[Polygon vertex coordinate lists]

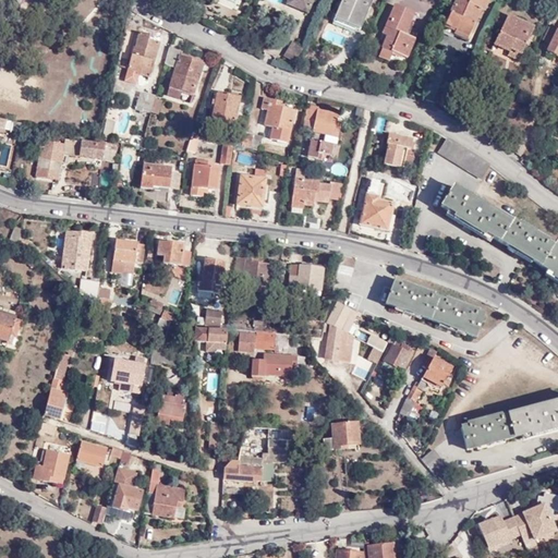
[(293,0),(289,0),(287,5),(308,15),(311,11),(293,3),(293,0)]
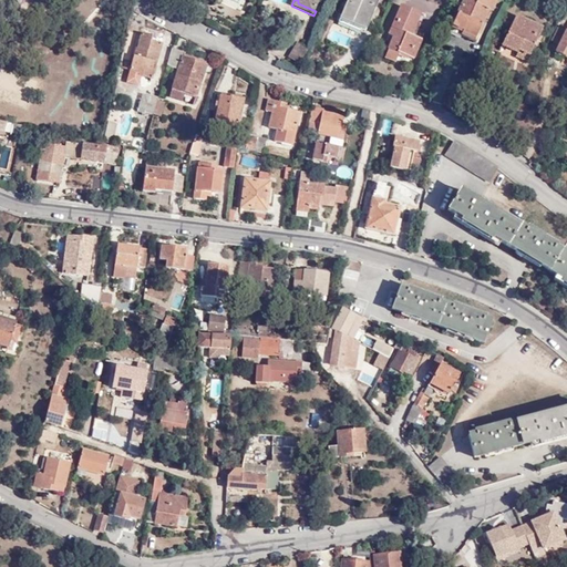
[(298,0),(298,3),(316,11),(319,0),(298,0)]
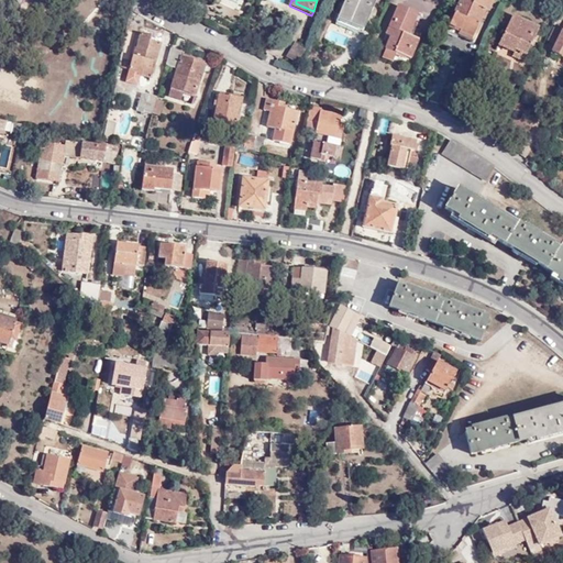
[(361,30),(373,0),(345,0),(338,20),(361,30)]
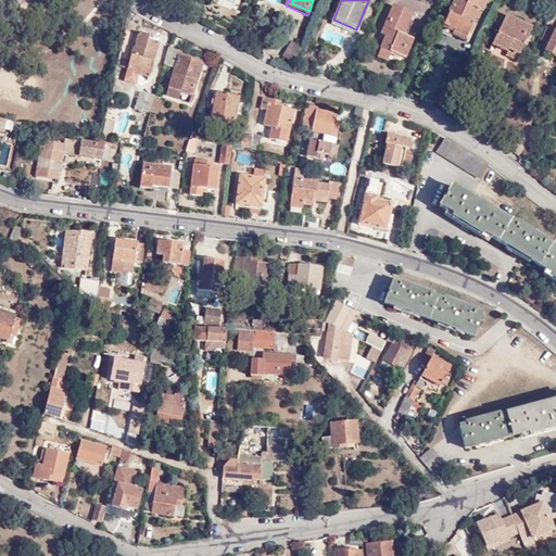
[(373,0),(368,0),(356,29),(359,32),(373,0)]
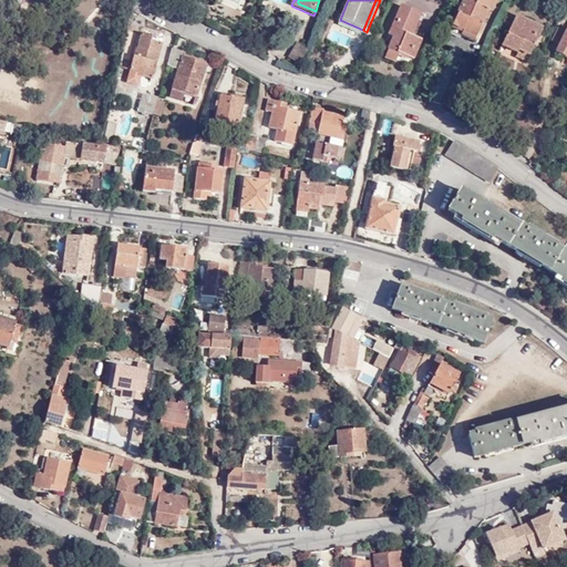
[(490,13),(495,1),(493,0),(463,0),(452,24),(462,30),(461,32),(474,38),(487,12),(490,13)]
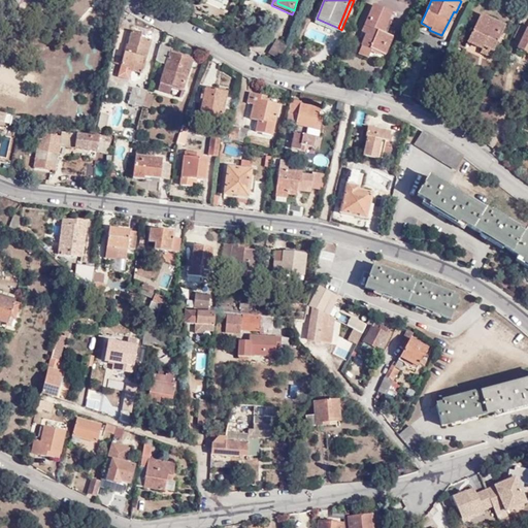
[(382,56),(390,36),(384,34),(393,14),(373,6),(365,27),(368,29),(366,36),(361,46),(362,47),(359,56),(368,60),(371,52),(382,56)]
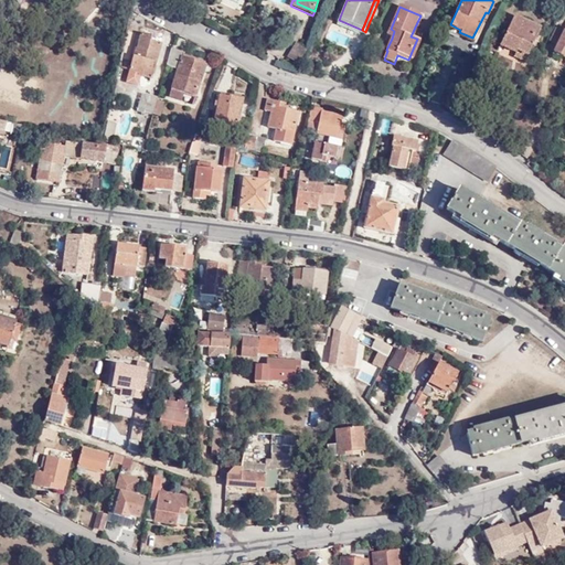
[(516,52),(525,56),(539,31),(512,17),(499,46),(514,54),(516,52)]
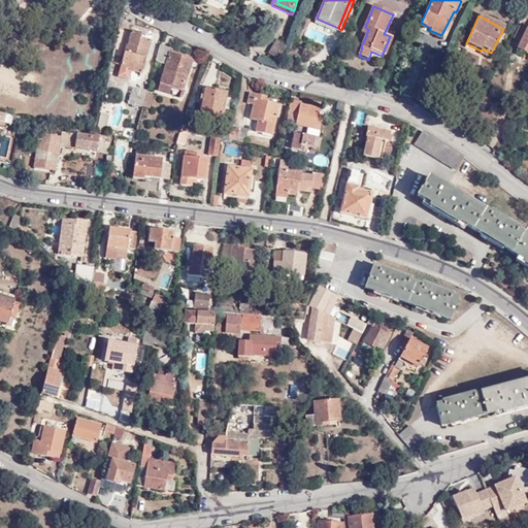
[(527,23),(526,27),(519,24),(512,39),(519,43),(516,51),(524,54),(526,52),(527,53),(527,23)]
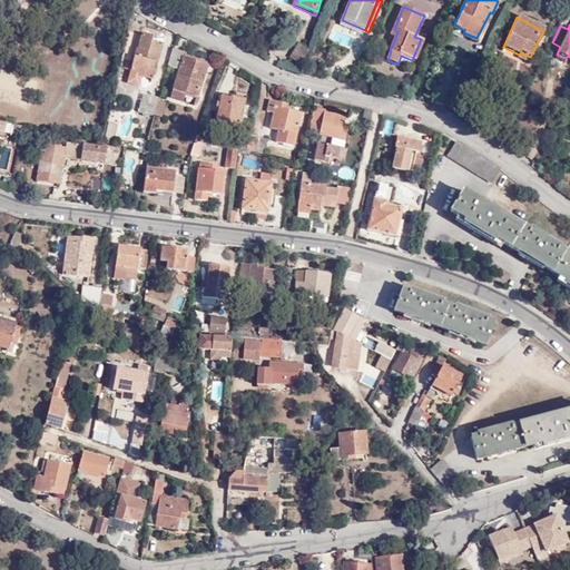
[(151,40),(153,36),(143,33),(138,50),(136,49),(127,78),(134,79),(136,71),(140,74),(139,76),(151,78),(161,42),(151,40)]
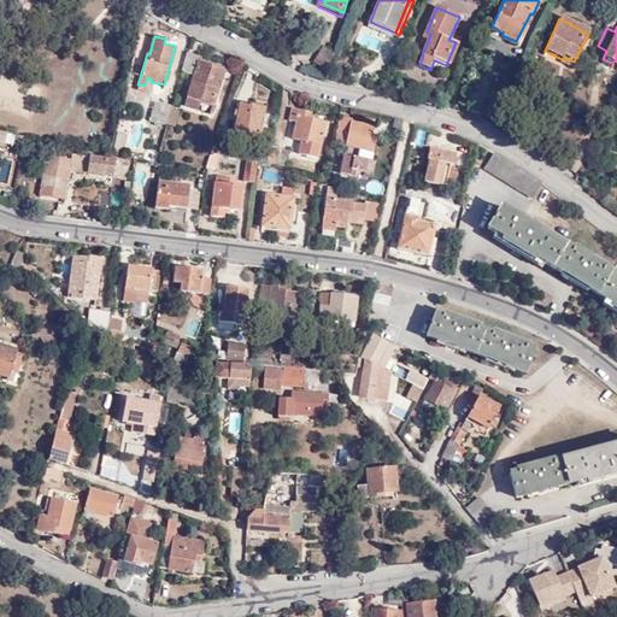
[(459,45),(456,42),(446,65),(451,66),(459,45)]
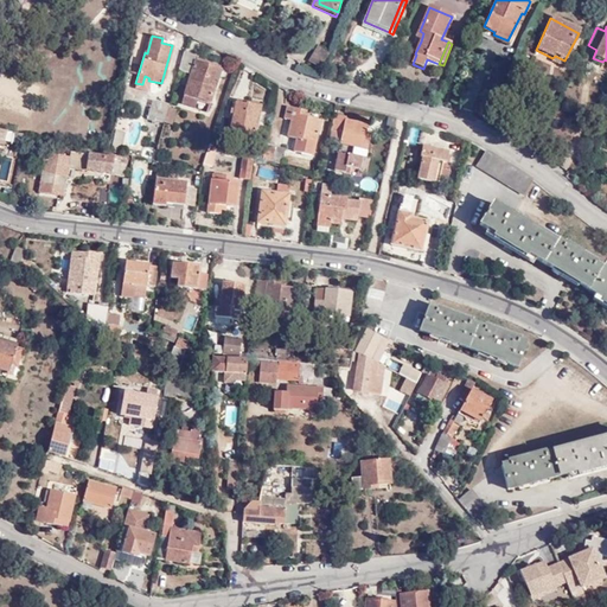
[(308,63),(317,68),(325,51),(318,48),(308,63)]
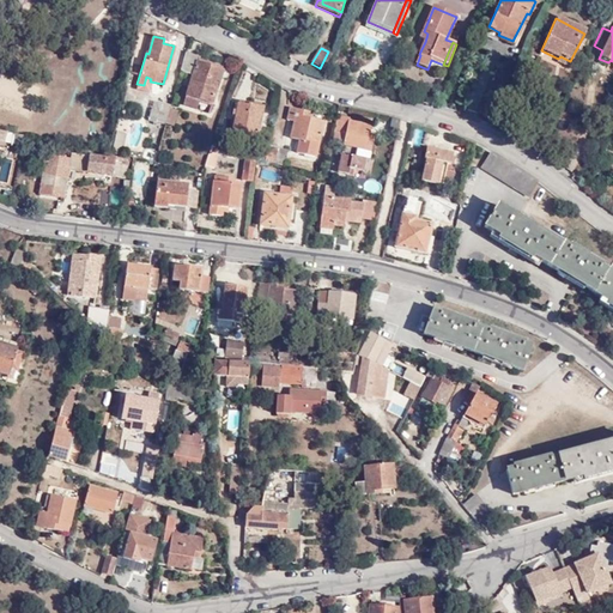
[(199,56),(186,52),(180,70),(194,74),(184,104),(198,110),(201,102),(211,104),(223,70),(198,61),(199,56)]
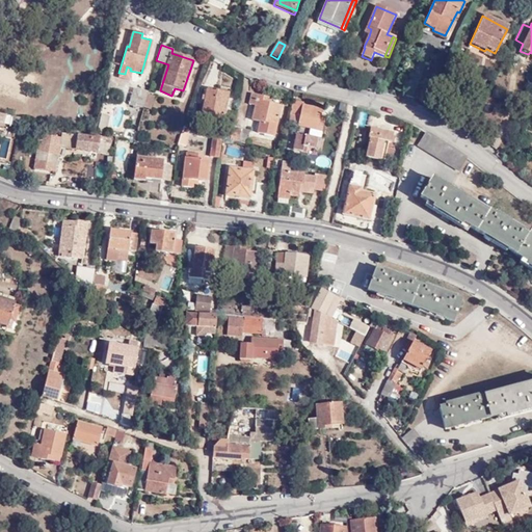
[(285,45),(277,59),(282,61),(290,48),(285,45)]
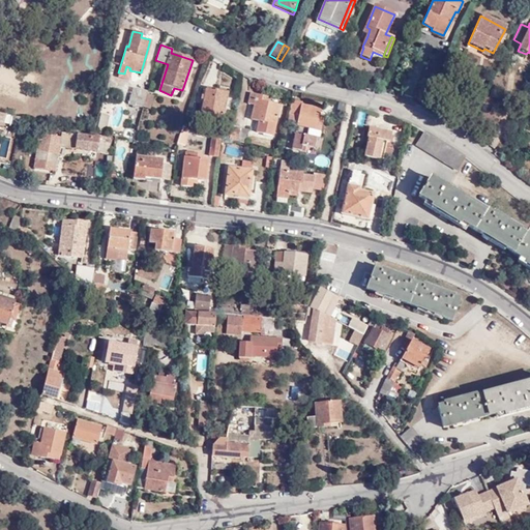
[(127,102),(143,107),(147,92),(147,91),(141,89),(138,95),(130,93),(127,102)]
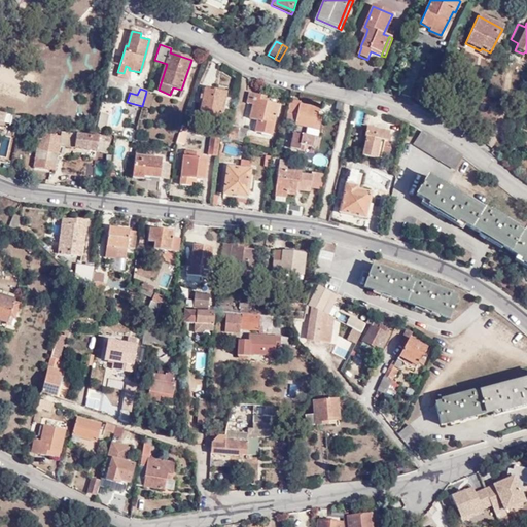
[(225,93),(212,91),(212,92),(204,90),(198,119),(218,125),(225,93)]
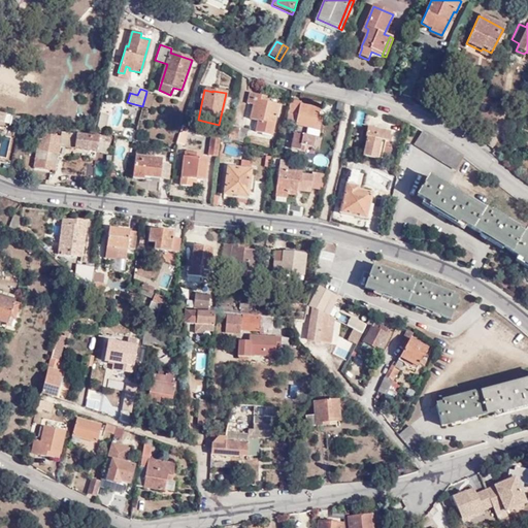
[(146,92),(142,106),(150,108),(154,95),(146,92)]
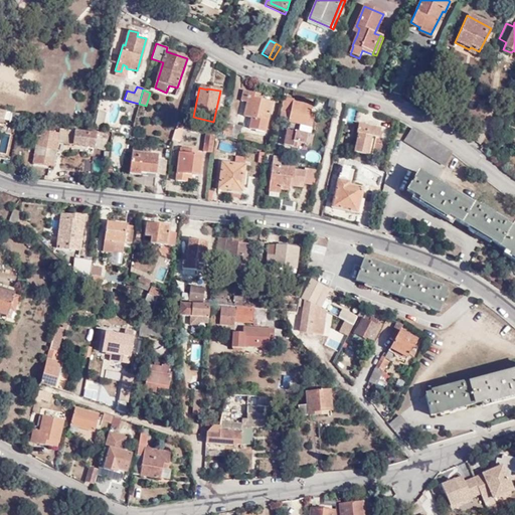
[(260,95),(243,92),(240,101),(246,103),(244,117),(251,118),(250,125),(266,129),(272,103),(259,100),(260,95)]
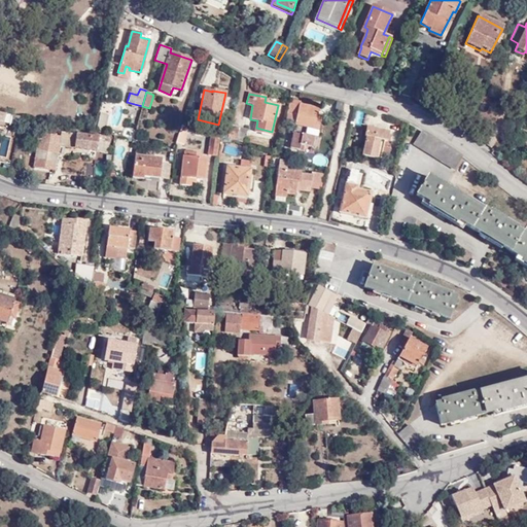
[(289,102),(285,121),(290,124),(291,118),(295,119),(289,148),(300,151),(301,146),(312,148),(314,137),(312,137),(313,130),(317,131),(319,119),(315,118),(318,107),(289,102)]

Activity —
Give back each line above verbatim, dropping every picture.

Problem solution —
[(293,0),(289,0),(287,5),(308,15),(311,11),(293,3),(293,0)]
[(298,0),(298,3),(316,11),(319,0),(298,0)]
[(361,30),(373,0),(345,0),(338,20),(361,30)]
[(373,0),(368,0),(356,29),(359,32),(373,0)]
[(490,13),(495,1),(493,0),(463,0),(452,24),(462,30),(461,32),(474,38),(487,12),(490,13)]
[(382,56),(390,36),(384,34),(393,14),(373,6),(365,27),(368,29),(366,36),(361,46),(362,47),(359,56),(368,60),(371,52),(382,56)]
[(516,52),(525,56),(539,31),(512,17),(499,46),(514,54),(516,52)]
[(527,23),(526,27),(519,24),(512,39),(519,43),(516,51),(524,54),(526,52),(527,53),(527,23)]
[(151,40),(153,36),(143,33),(138,50),(136,49),(127,78),(134,79),(136,71),(140,74),(139,76),(151,78),(161,42),(151,40)]
[(459,45),(456,42),(446,65),(451,66),(459,45)]
[(308,63),(317,68),(325,51),(318,48),(308,63)]
[(199,56),(186,52),(180,70),(194,74),(184,104),(198,110),(201,102),(211,104),(223,70),(198,61),(199,56)]
[(285,45),(277,59),(282,61),(290,48),(285,45)]
[(127,102),(143,107),(147,92),(147,91),(141,89),(138,95),(130,93),(127,102)]
[(225,93),(212,91),(212,92),(204,90),(198,119),(218,125),(225,93)]
[(146,92),(142,106),(150,108),(154,95),(146,92)]
[(260,95),(243,92),(240,101),(246,103),(244,117),(251,118),(250,125),(266,129),(272,103),(259,100),(260,95)]
[(289,102),(285,121),(290,124),(291,118),(295,119),(289,148),(300,151),(301,146),(312,148),(314,137),(312,137),(313,130),(317,131),(319,119),(315,118),(318,107),(289,102)]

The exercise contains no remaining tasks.